▶ **Work instruction**
Exactly copy the final stretch of the listing below: the line with "yellow tile B4:D4" and every line after it.

▶ **Data**
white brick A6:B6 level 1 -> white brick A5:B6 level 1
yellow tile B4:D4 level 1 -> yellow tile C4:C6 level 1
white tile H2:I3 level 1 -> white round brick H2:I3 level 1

▶ **Output for this task**
yellow tile B4:D4 level 1 -> yellow tile C4:C6 level 1
white tile H2:I3 level 1 -> white round brick H2:I3 level 1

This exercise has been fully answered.